Exercise details:
Line by line, transcribe the data below exactly and pass over the images.
+++
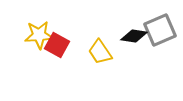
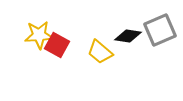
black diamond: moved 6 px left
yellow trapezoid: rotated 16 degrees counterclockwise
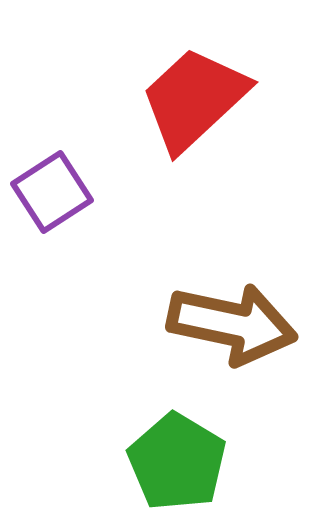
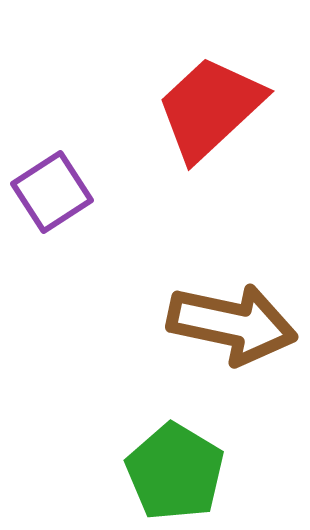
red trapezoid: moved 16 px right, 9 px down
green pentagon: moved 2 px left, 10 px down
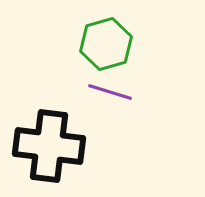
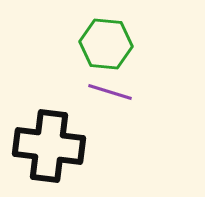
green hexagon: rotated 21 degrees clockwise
+++
Finished task:
black diamond: moved 6 px left
yellow trapezoid: rotated 16 degrees counterclockwise
red trapezoid: moved 16 px right, 9 px down
green pentagon: moved 2 px left, 10 px down
green hexagon: rotated 21 degrees clockwise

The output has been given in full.